:: Data provided ::
::::

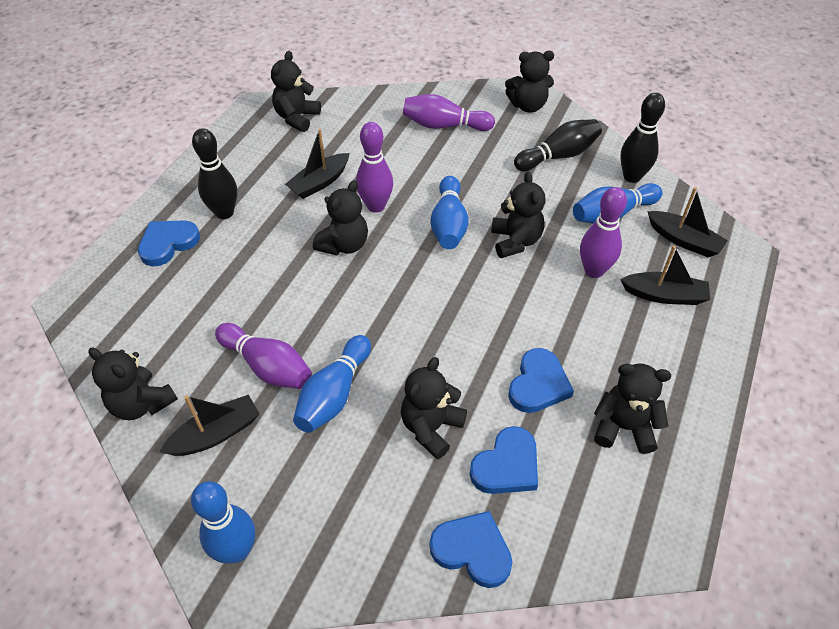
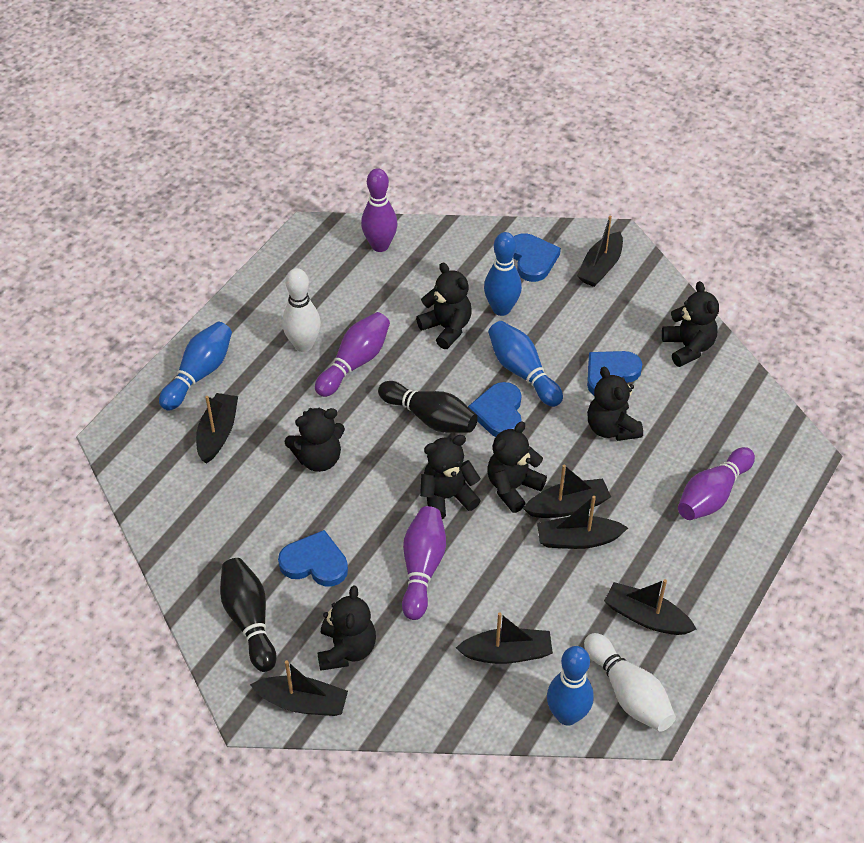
black boat: 4 -> 7
black bowling pin: 3 -> 2
white bowling pin: 0 -> 2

::::

Return the material above exactly; the images stay out.

black boat: 4 -> 7
black bowling pin: 3 -> 2
white bowling pin: 0 -> 2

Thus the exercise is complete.